Directions for this task
Scan the entries and state how many lines contain "cyan". Write no other text.

BEGIN

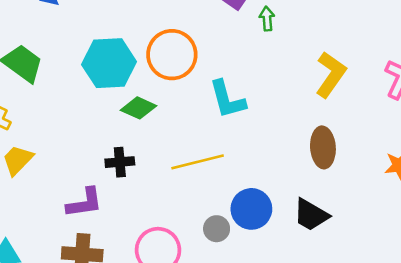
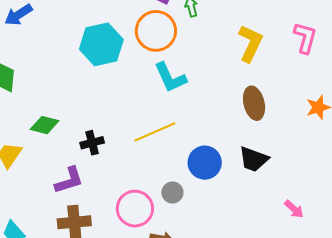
orange circle: (172, 55) -> (156, 31), moved
cyan hexagon: (109, 63) -> (101, 44), moved
green diamond: (139, 108) -> (45, 125), moved
gray circle: (217, 229) -> (172, 192), moved

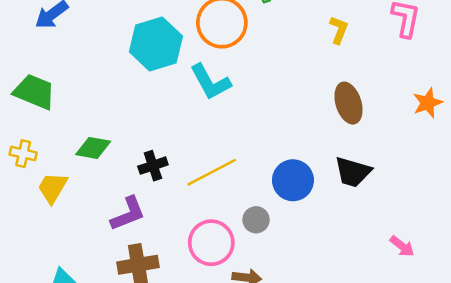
yellow L-shape: (250, 43) -> (339, 30), size x0.6
cyan L-shape: (170, 78) -> (210, 82), moved
yellow line: (155, 132) -> (212, 172), moved
pink arrow: (294, 209) -> (402, 246), moved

END

Problem solution
2